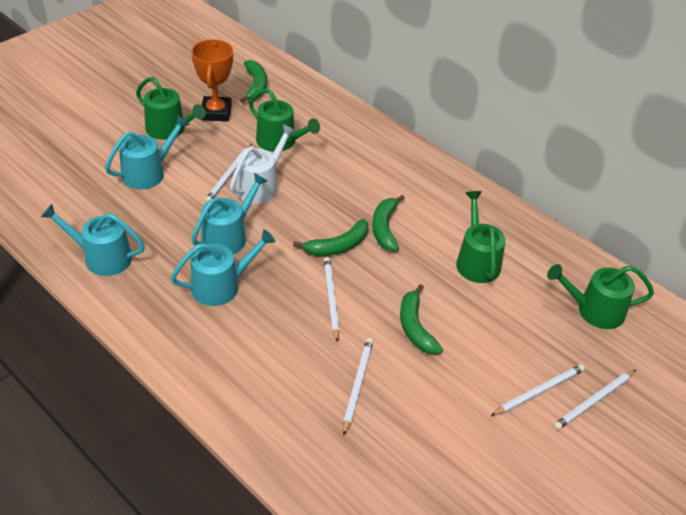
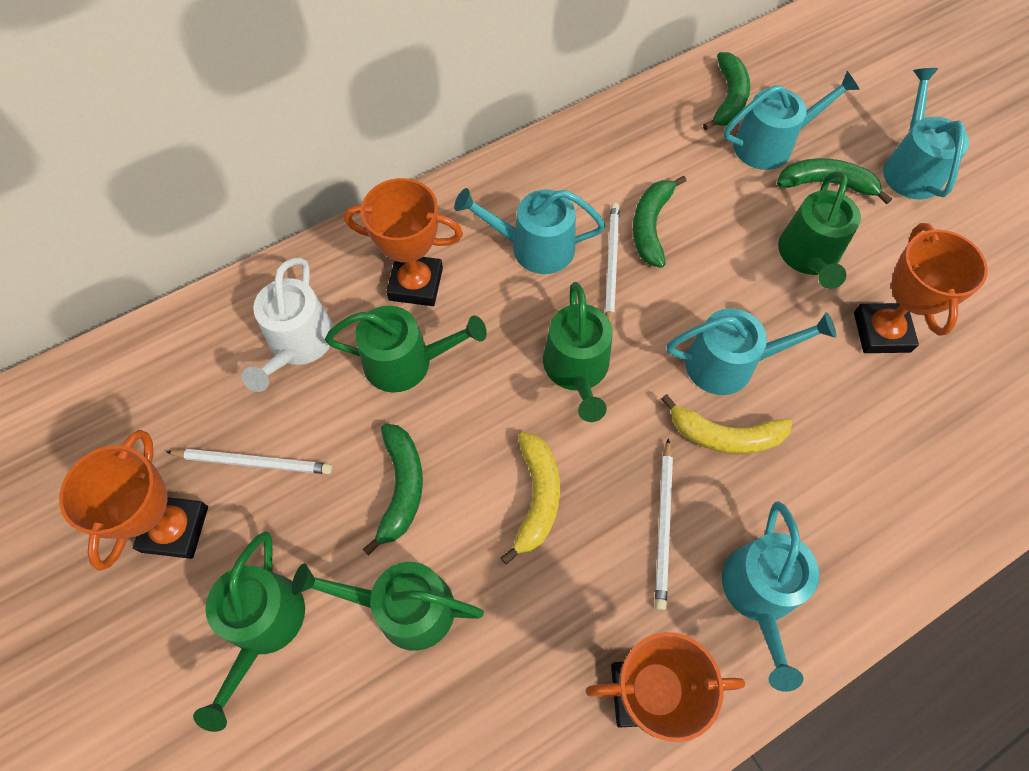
green watering can: 4 -> 5
orange trophy: 1 -> 4
turquoise watering can: 4 -> 5
white pencil: 5 -> 3
yellow banana: 0 -> 2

───

:: WHAT IS BEING ASKED ::
Output the listing above exactly, excluding all pictures.

:: RESPONSE BELOW ::
green watering can: 4 -> 5
orange trophy: 1 -> 4
turquoise watering can: 4 -> 5
white pencil: 5 -> 3
yellow banana: 0 -> 2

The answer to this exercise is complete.